• Problem to work on:
In the listing below, how many lines hold "dumbbell"? Give the number only.

• Raw data:

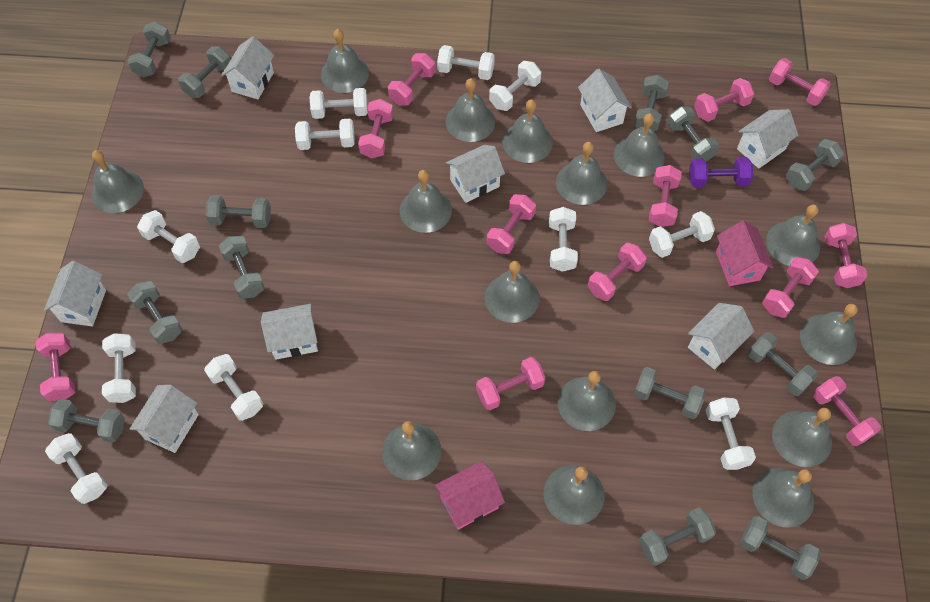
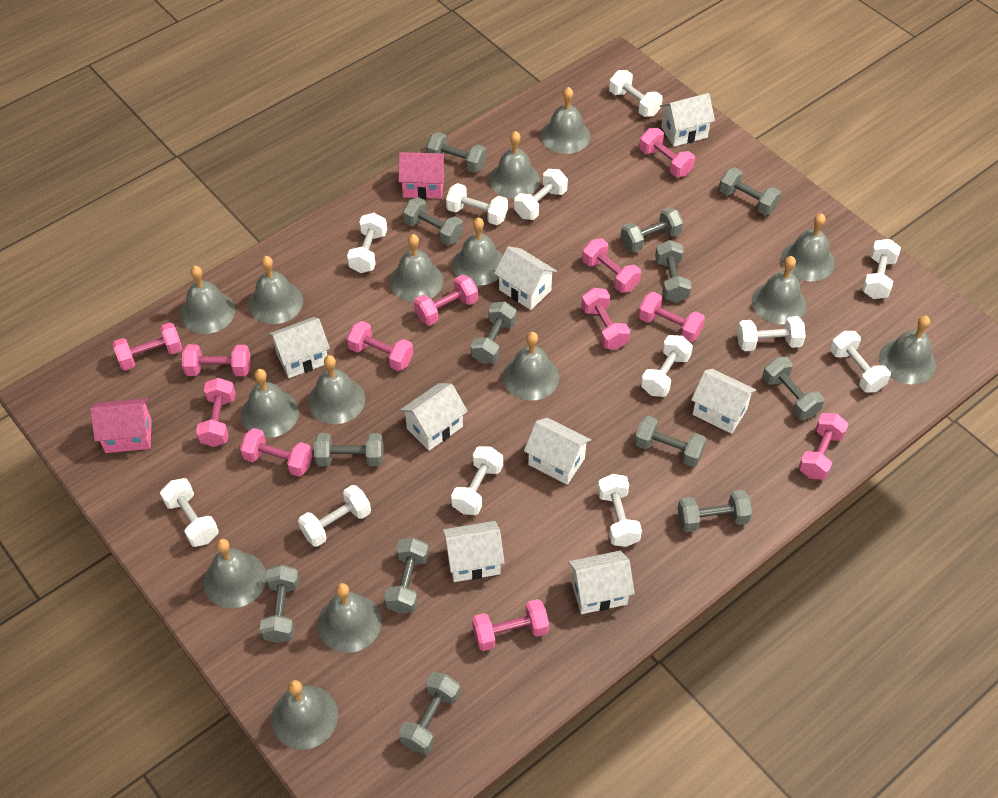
purple dumbbell: 1 -> 0
white dumbbell: 11 -> 12

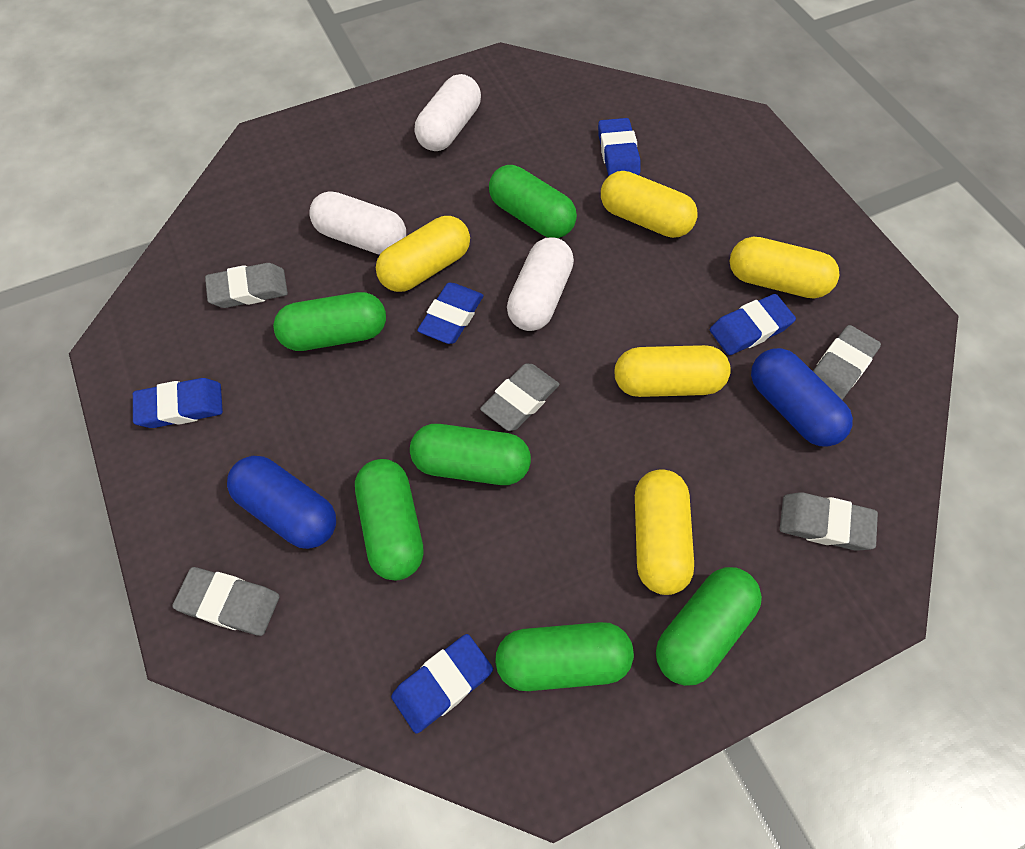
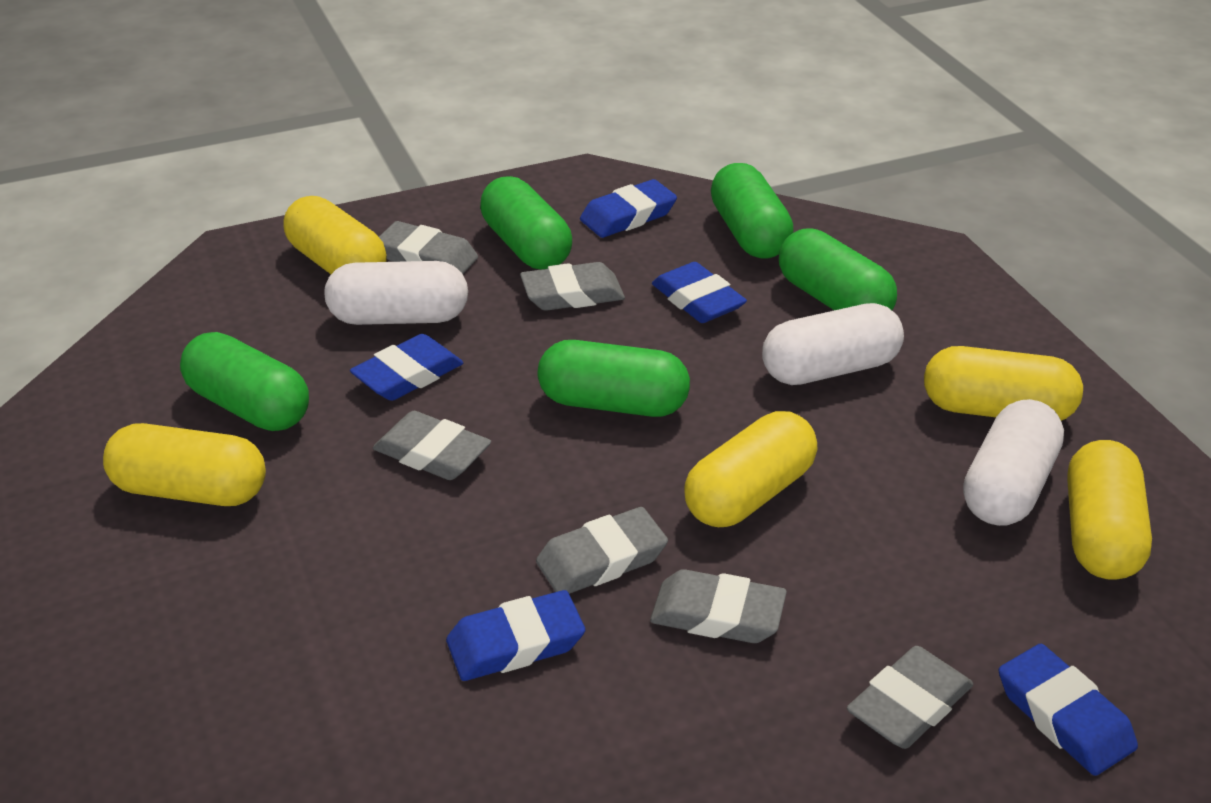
blue capsule: 2 -> 0
green capsule: 6 -> 5
grey eraser: 5 -> 6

• Output of the task:
2